AIM OF THE EXERCISE: Work out how many lines below contain the word "minus". Only the number is wanted.

DATA FOR THE TASK:

= Beginning of Section =

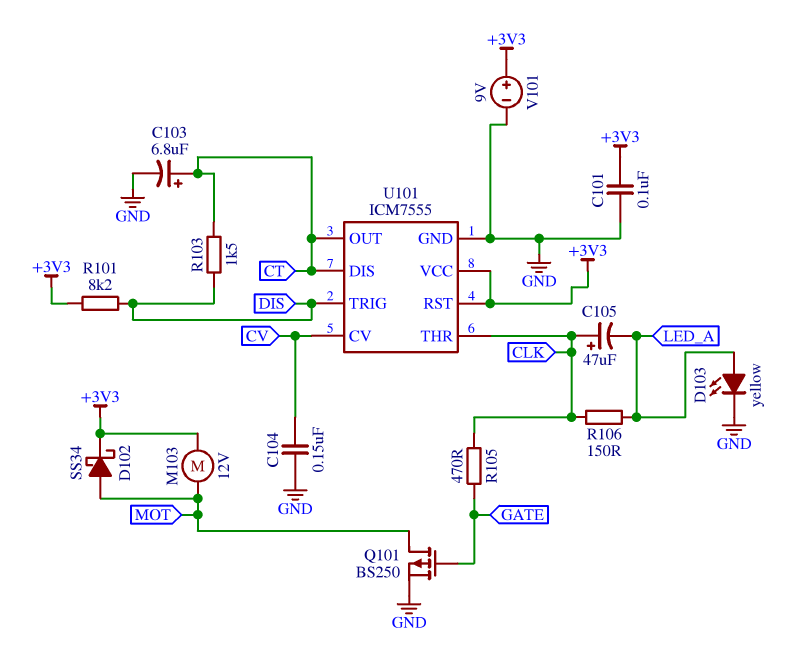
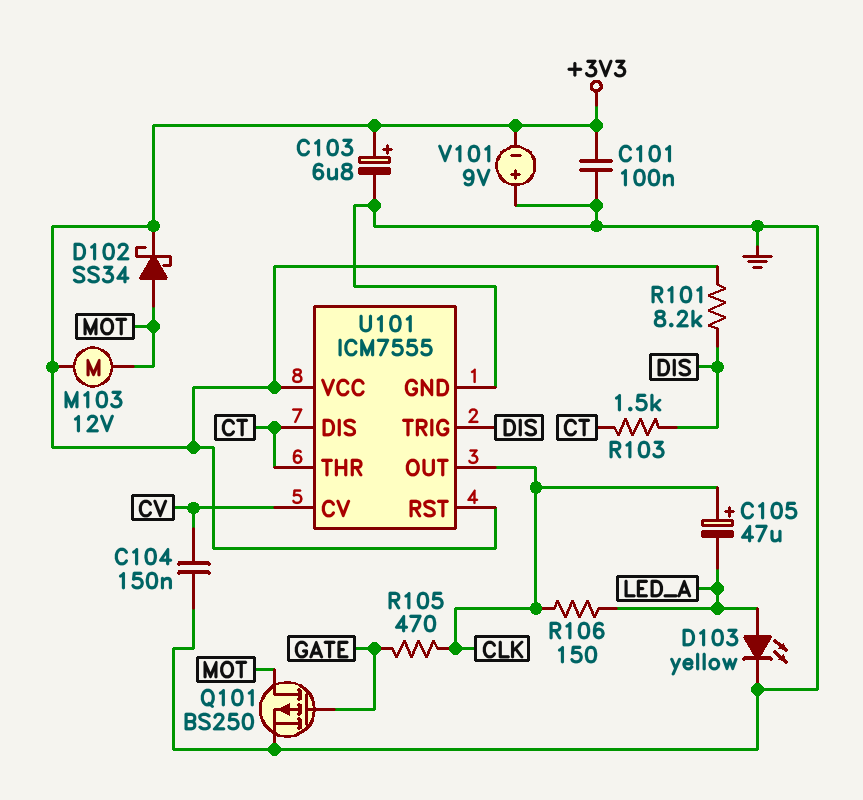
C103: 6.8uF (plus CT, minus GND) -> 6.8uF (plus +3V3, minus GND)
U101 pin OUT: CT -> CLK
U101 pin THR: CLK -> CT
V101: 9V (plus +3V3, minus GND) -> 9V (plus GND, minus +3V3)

= End of Section =
= Beginning of Section =

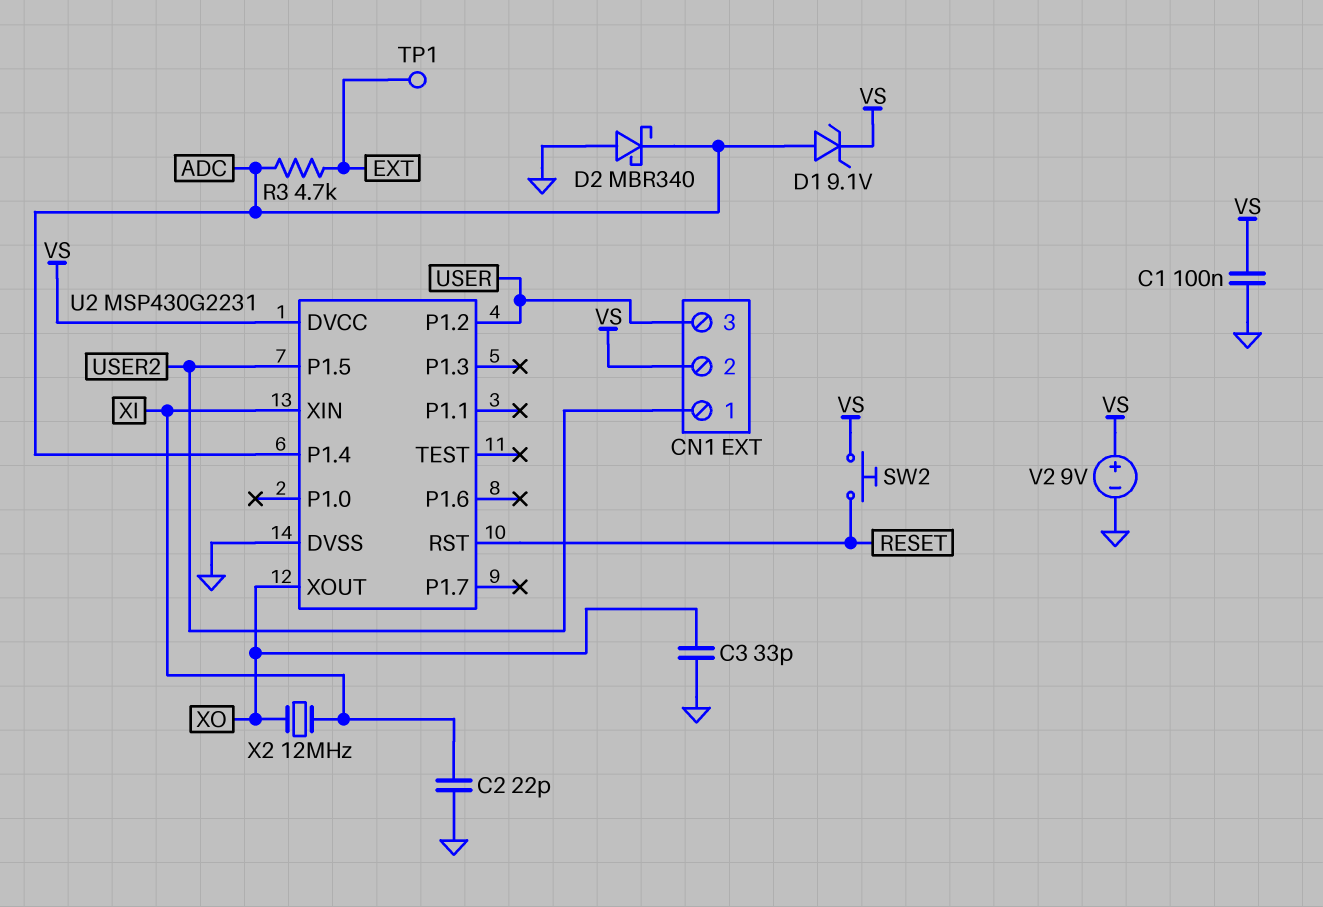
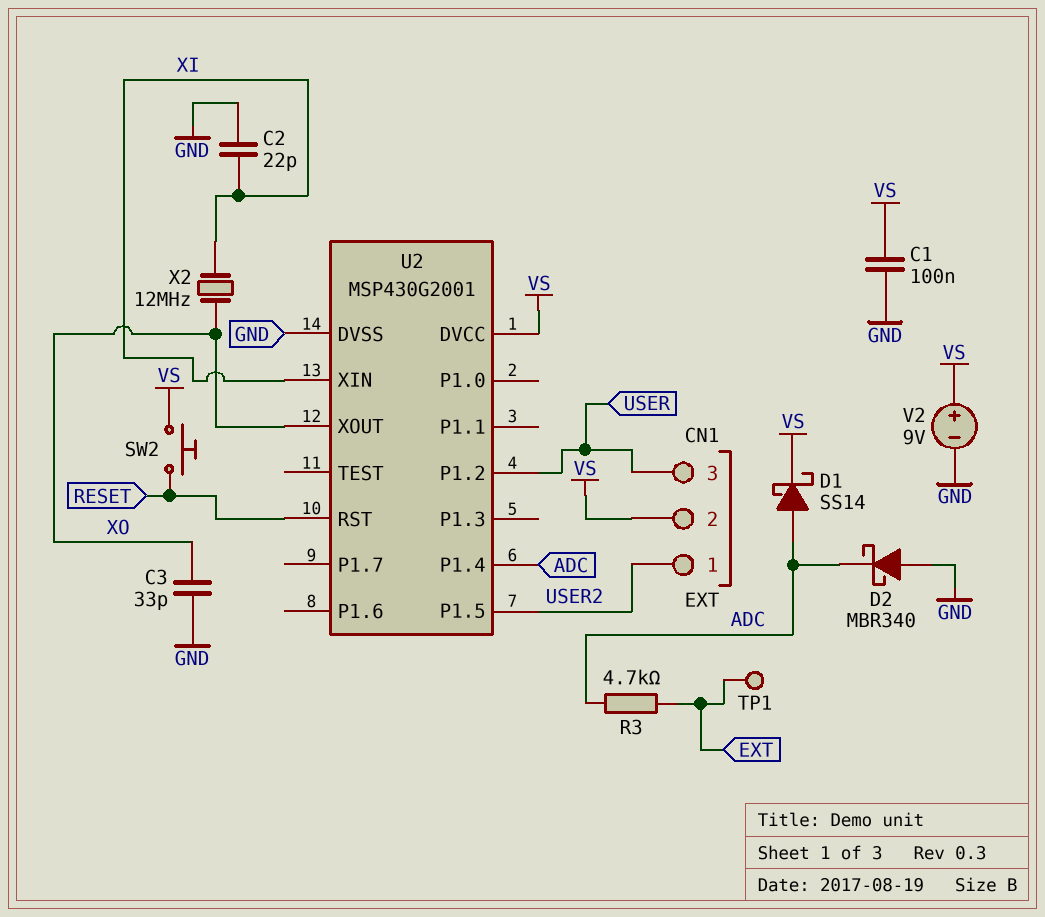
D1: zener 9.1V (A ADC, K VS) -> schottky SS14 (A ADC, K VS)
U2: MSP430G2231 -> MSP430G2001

= End of Section =

RESPONSE BELOW: 2